<<<<
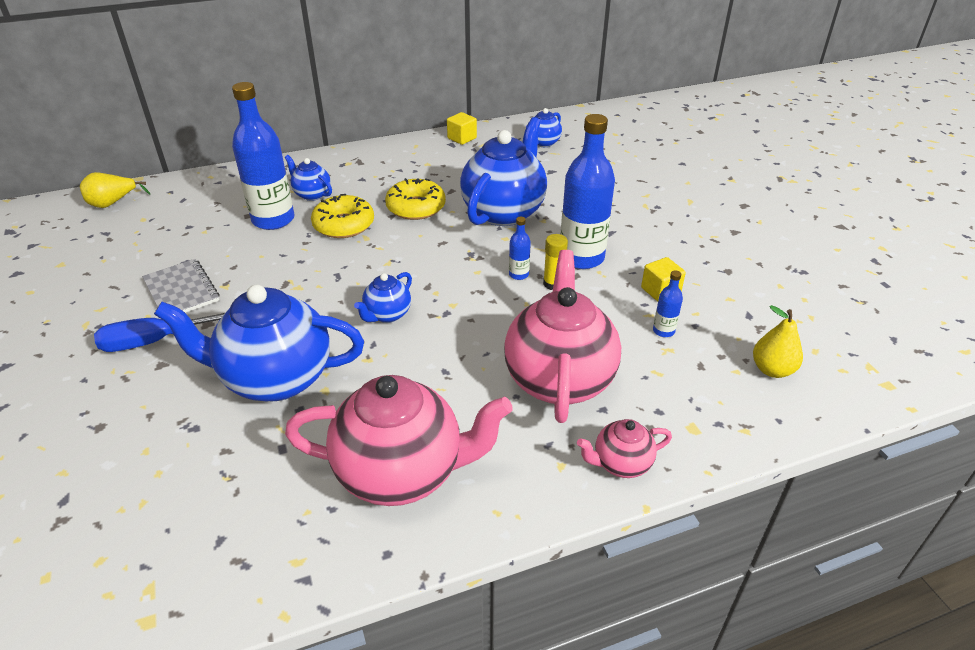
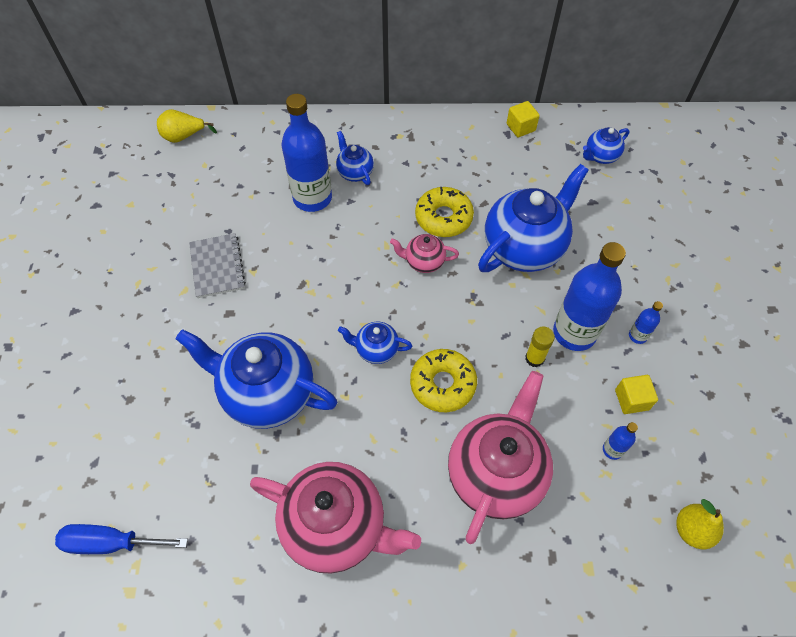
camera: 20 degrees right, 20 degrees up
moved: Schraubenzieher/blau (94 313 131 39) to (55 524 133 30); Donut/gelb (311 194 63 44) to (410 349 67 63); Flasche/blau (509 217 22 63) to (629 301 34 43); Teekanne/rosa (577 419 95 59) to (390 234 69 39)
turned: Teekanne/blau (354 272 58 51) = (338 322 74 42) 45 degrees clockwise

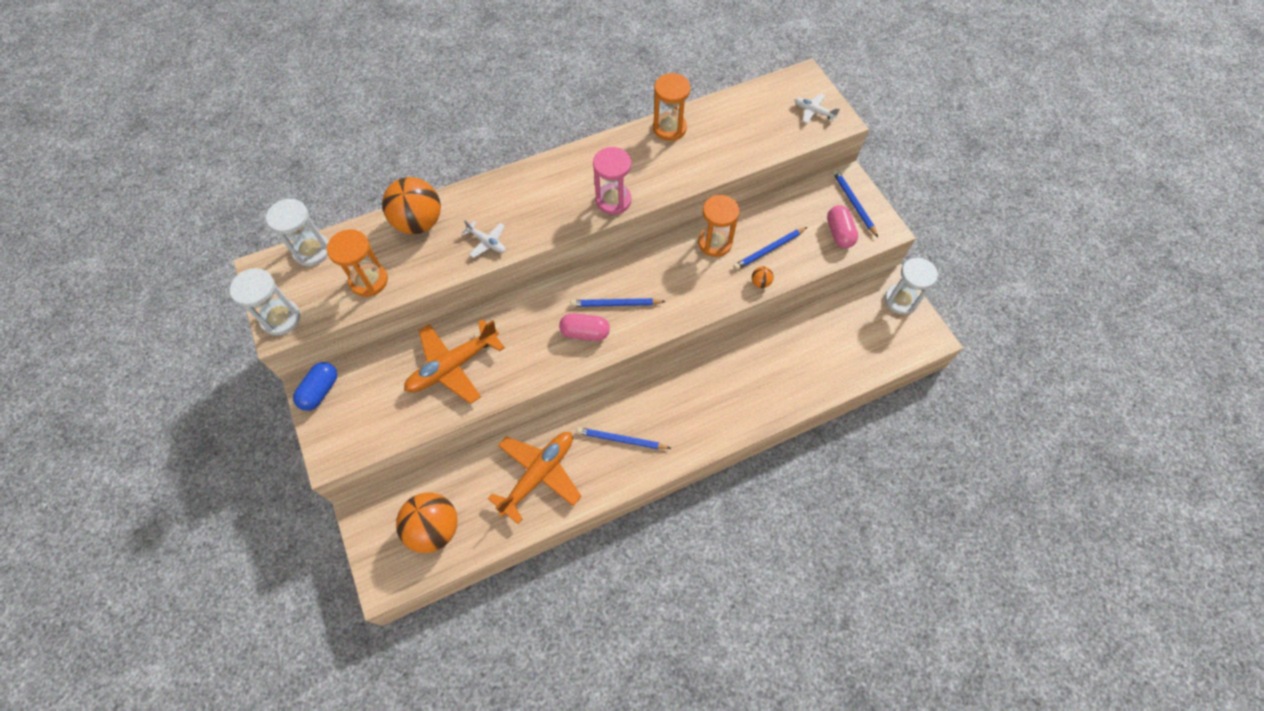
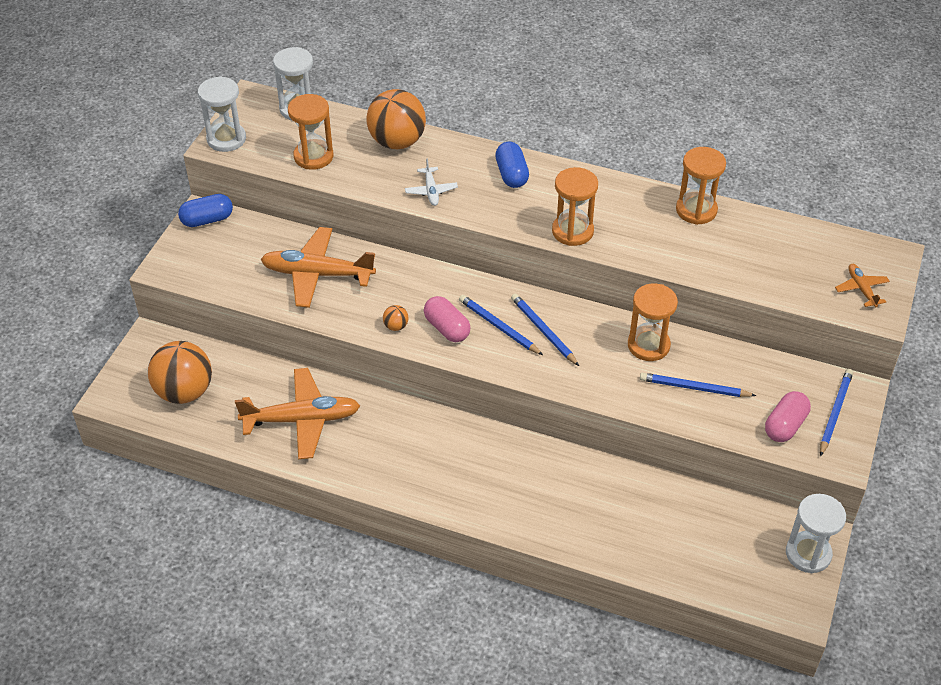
camera: 45 degrees right, 15 degrees down
added: Kapsel/blau (495 142 34 46)
moved: Bleistift/blau (576 427 95 22) to (511 294 68 72); Ball/orange (752 266 22 22) to (383 305 25 26)
recoloured: Sanduhr/rosa (593 147 38 68) to Sanduhr/orange (552 167 46 79); Flugzeug/weiß (795 93 45 31) to Flugzeug/orange (835 264 55 43)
>>>>
> [Exercise requirements]: Where a line contains "turned: Teekanne/blau (354", begin there and transcribe every line through the last one of the records above, exactly and with no pictures.

> [Worked solution]:
turned: Teekanne/blau (354 272 58 51) = (338 322 74 42) 45 degrees clockwise

camera: 45 degrees right, 15 degrees down
added: Kapsel/blau (495 142 34 46)
moved: Bleistift/blau (576 427 95 22) to (511 294 68 72); Ball/orange (752 266 22 22) to (383 305 25 26)
recoloured: Sanduhr/rosa (593 147 38 68) to Sanduhr/orange (552 167 46 79); Flugzeug/weiß (795 93 45 31) to Flugzeug/orange (835 264 55 43)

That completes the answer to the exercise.